▶ _Object change descriptions_:
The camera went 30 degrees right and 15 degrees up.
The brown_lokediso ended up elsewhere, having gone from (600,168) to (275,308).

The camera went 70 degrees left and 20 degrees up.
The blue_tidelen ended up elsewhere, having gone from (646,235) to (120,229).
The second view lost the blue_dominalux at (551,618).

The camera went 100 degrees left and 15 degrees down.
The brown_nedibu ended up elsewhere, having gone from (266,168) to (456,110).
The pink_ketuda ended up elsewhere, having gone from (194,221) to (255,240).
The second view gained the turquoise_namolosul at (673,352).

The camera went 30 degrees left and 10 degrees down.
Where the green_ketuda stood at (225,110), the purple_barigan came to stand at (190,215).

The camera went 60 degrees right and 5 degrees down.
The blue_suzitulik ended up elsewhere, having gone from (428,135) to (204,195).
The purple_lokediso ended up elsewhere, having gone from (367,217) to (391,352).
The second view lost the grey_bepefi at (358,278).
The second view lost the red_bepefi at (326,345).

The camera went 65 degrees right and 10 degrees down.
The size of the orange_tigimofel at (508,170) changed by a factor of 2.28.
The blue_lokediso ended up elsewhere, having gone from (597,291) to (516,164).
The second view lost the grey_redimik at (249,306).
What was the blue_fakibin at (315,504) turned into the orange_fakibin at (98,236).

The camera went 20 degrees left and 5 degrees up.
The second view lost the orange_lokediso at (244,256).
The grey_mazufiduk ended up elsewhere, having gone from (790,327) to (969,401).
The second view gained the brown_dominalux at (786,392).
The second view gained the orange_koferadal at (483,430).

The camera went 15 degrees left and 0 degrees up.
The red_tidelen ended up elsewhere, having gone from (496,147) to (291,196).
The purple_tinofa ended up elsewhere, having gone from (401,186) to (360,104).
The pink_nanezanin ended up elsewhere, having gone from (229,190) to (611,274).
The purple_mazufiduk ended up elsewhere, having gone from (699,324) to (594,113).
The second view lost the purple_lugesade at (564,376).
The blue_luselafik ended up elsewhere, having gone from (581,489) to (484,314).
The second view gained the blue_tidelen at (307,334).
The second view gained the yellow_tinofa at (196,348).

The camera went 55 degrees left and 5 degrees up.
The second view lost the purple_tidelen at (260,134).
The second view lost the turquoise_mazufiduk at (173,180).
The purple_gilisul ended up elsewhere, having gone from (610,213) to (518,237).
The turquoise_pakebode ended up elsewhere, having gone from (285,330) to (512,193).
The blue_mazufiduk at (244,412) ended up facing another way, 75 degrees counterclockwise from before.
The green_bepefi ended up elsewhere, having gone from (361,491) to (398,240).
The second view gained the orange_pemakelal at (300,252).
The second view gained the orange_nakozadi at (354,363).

▶ _Exercise requirements_: Every entry is to be restated exactly, with no line dropped.

▶ _Written solution_:
The camera went 30 degrees right and 15 degrees up.
The brown_lokediso ended up elsewhere, having gone from (600,168) to (275,308).

The camera went 70 degrees left and 20 degrees up.
The blue_tidelen ended up elsewhere, having gone from (646,235) to (120,229).
The second view lost the blue_dominalux at (551,618).

The camera went 100 degrees left and 15 degrees down.
The brown_nedibu ended up elsewhere, having gone from (266,168) to (456,110).
The pink_ketuda ended up elsewhere, having gone from (194,221) to (255,240).
The second view gained the turquoise_namolosul at (673,352).

The camera went 30 degrees left and 10 degrees down.
Where the green_ketuda stood at (225,110), the purple_barigan came to stand at (190,215).

The camera went 60 degrees right and 5 degrees down.
The blue_suzitulik ended up elsewhere, having gone from (428,135) to (204,195).
The purple_lokediso ended up elsewhere, having gone from (367,217) to (391,352).
The second view lost the grey_bepefi at (358,278).
The second view lost the red_bepefi at (326,345).

The camera went 65 degrees right and 10 degrees down.
The size of the orange_tigimofel at (508,170) changed by a factor of 2.28.
The blue_lokediso ended up elsewhere, having gone from (597,291) to (516,164).
The second view lost the grey_redimik at (249,306).
What was the blue_fakibin at (315,504) turned into the orange_fakibin at (98,236).

The camera went 20 degrees left and 5 degrees up.
The second view lost the orange_lokediso at (244,256).
The grey_mazufiduk ended up elsewhere, having gone from (790,327) to (969,401).
The second view gained the brown_dominalux at (786,392).
The second view gained the orange_koferadal at (483,430).

The camera went 15 degrees left and 0 degrees up.
The red_tidelen ended up elsewhere, having gone from (496,147) to (291,196).
The purple_tinofa ended up elsewhere, having gone from (401,186) to (360,104).
The pink_nanezanin ended up elsewhere, having gone from (229,190) to (611,274).
The purple_mazufiduk ended up elsewhere, having gone from (699,324) to (594,113).
The second view lost the purple_lugesade at (564,376).
The blue_luselafik ended up elsewhere, having gone from (581,489) to (484,314).
The second view gained the blue_tidelen at (307,334).
The second view gained the yellow_tinofa at (196,348).

The camera went 55 degrees left and 5 degrees up.
The second view lost the purple_tidelen at (260,134).
The second view lost the turquoise_mazufiduk at (173,180).
The purple_gilisul ended up elsewhere, having gone from (610,213) to (518,237).
The turquoise_pakebode ended up elsewhere, having gone from (285,330) to (512,193).
The blue_mazufiduk at (244,412) ended up facing another way, 75 degrees counterclockwise from before.
The green_bepefi ended up elsewhere, having gone from (361,491) to (398,240).
The second view gained the orange_pemakelal at (300,252).
The second view gained the orange_nakozadi at (354,363).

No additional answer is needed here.